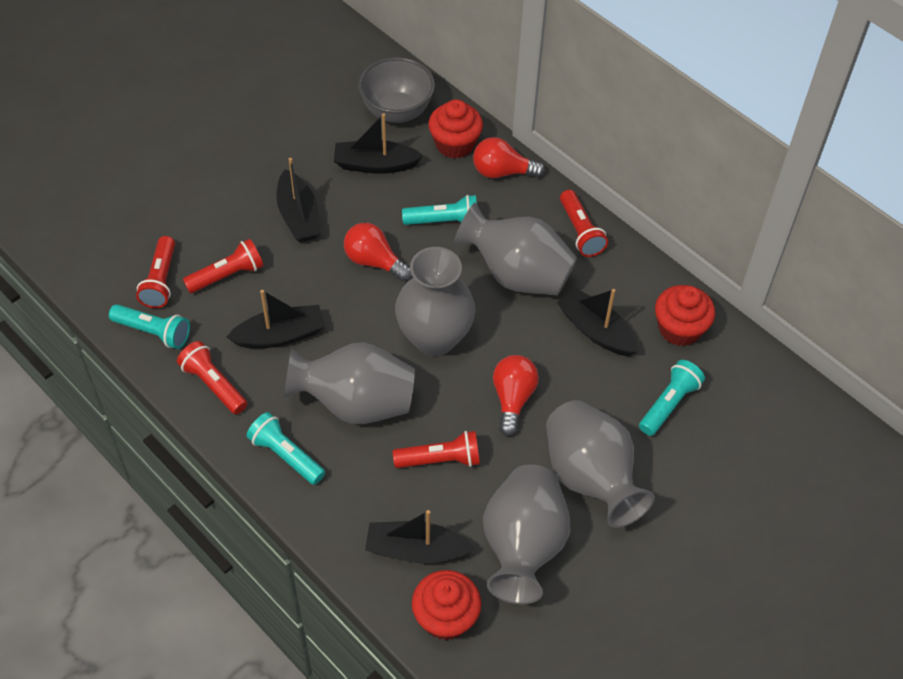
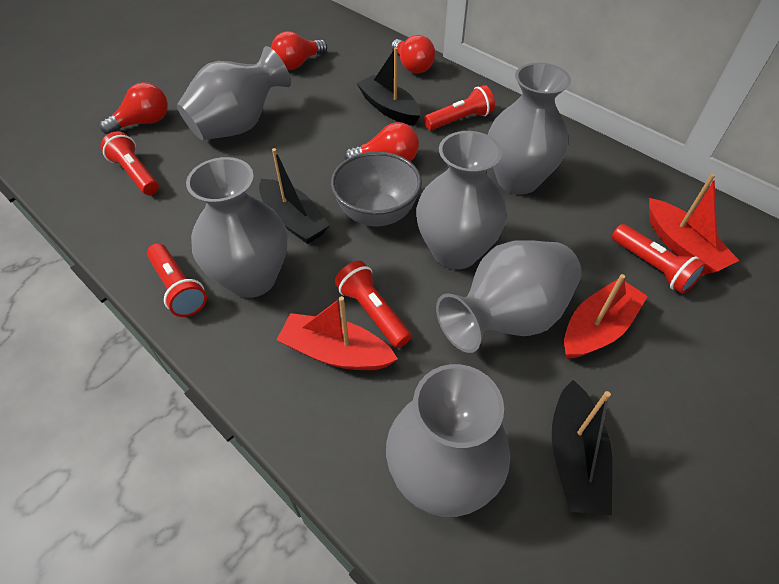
black boat: [226,290,325,348] [277,158,321,242] [334,113,424,174] [365,510,474,564] [557,287,638,356] = 5 -> [259,148,330,244] [356,47,420,126] [552,380,613,515] = 3
grey vase: [284,342,415,424] [395,247,475,356] [453,202,577,295] [483,464,570,604] [546,400,655,528] = 5 -> [177,46,291,141] [186,157,287,298] [386,364,510,517] [416,131,507,269] [436,240,582,353] [488,63,571,195] = 6
red boat: none = 0 -> [276,296,398,370] [564,274,648,359] [649,174,739,275] = 3
red cupcake: [412,570,481,640] [428,99,483,159] [655,285,715,346] = 3 -> none = 0
red light bulb: [344,223,412,281] [473,137,545,178] [493,355,539,436] = 3 -> [100,82,168,134] [271,31,327,70] [344,122,419,161] [391,35,435,74] = 4
turquoise flashlight: [109,304,190,349] [247,412,325,485] [402,195,477,225] [639,360,705,436] = 4 -> none = 0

● **Assigned task**
Please go through each line of the data and count those that contain the string "none"; give that number alone.

● **Your response**
3